Exercise brief: Your answer must match, word for word, the lines from the one holding "none -> orange round brick B5 level 1" through the final line below, with pictures excluded.
○ ○ ○ ○ ○
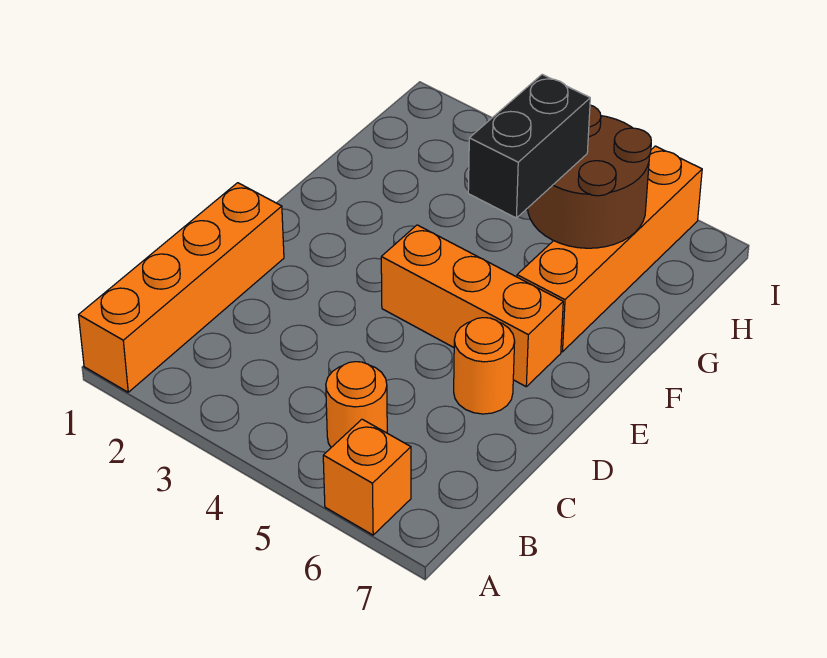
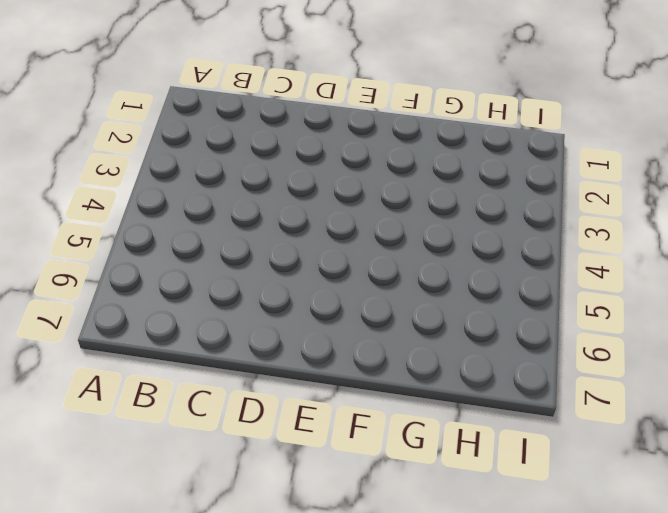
none -> orange brick A1:D1 level 1
none -> orange brick A6 level 1

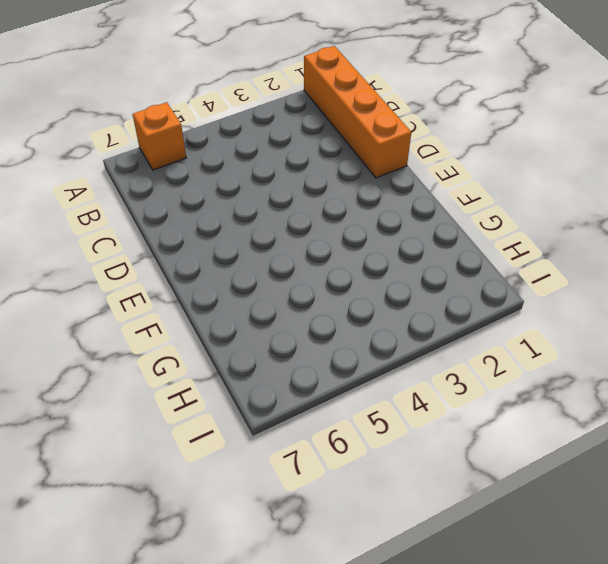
none -> orange round brick B5 level 1
none -> orange round brick D6 level 1

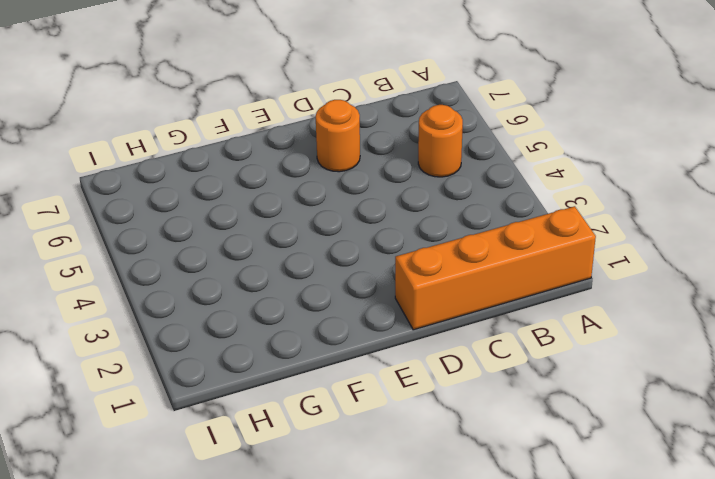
none -> orange brick A6 level 1
none -> orange brick E4:E6 level 1

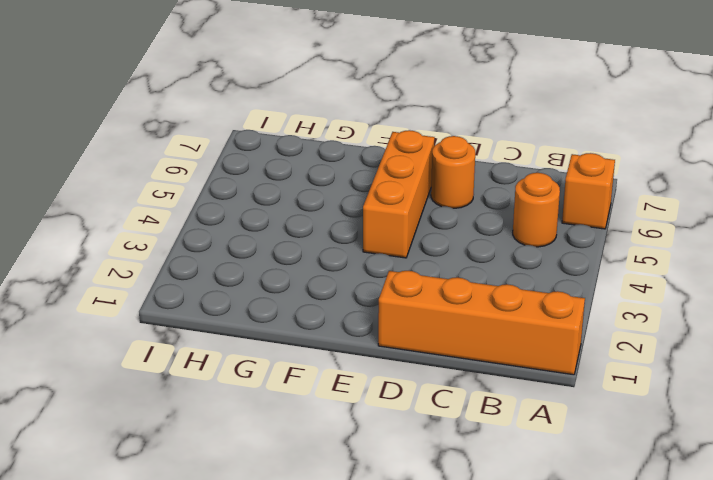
none -> orange brick F6:I6 level 1
none -> brown round brick G5:H6 level 2

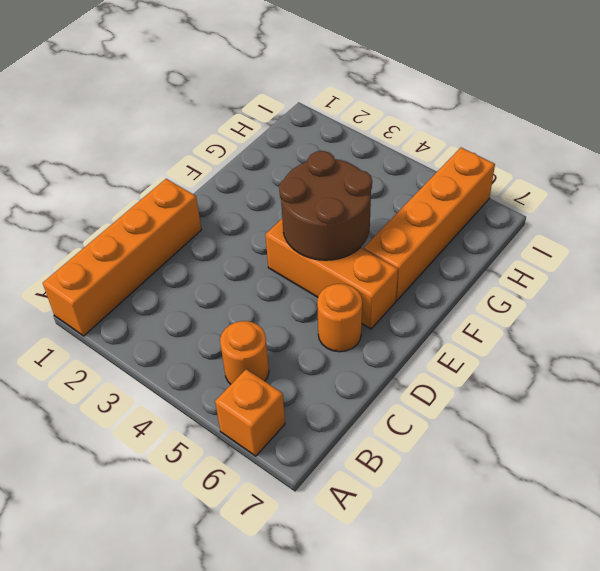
brown round brick E4:F5 level 2 -> brown round brick G5:H6 level 2
none -> black brick F5:G5 level 3

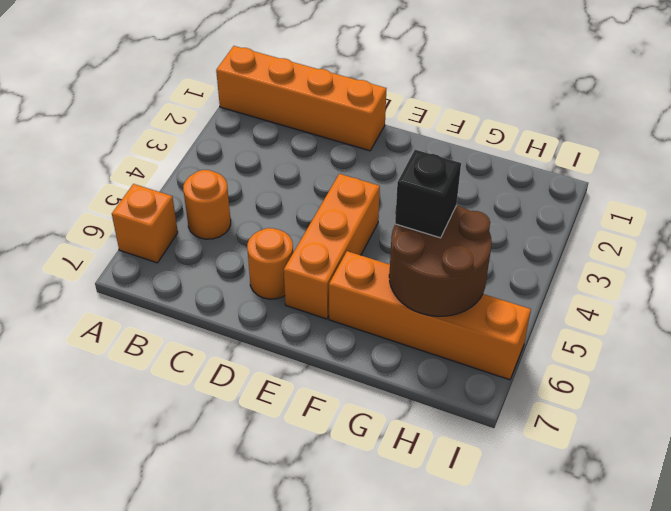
black brick G5 level 3 -> black brick F5:G5 level 3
○ ○ ○ ○ ○
Expected output:
none -> orange round brick B5 level 1
none -> orange round brick D6 level 1

none -> orange brick A6 level 1
none -> orange brick E4:E6 level 1

none -> orange brick F6:I6 level 1
none -> brown round brick G5:H6 level 2

brown round brick E4:F5 level 2 -> brown round brick G5:H6 level 2
none -> black brick F5:G5 level 3

black brick G5 level 3 -> black brick F5:G5 level 3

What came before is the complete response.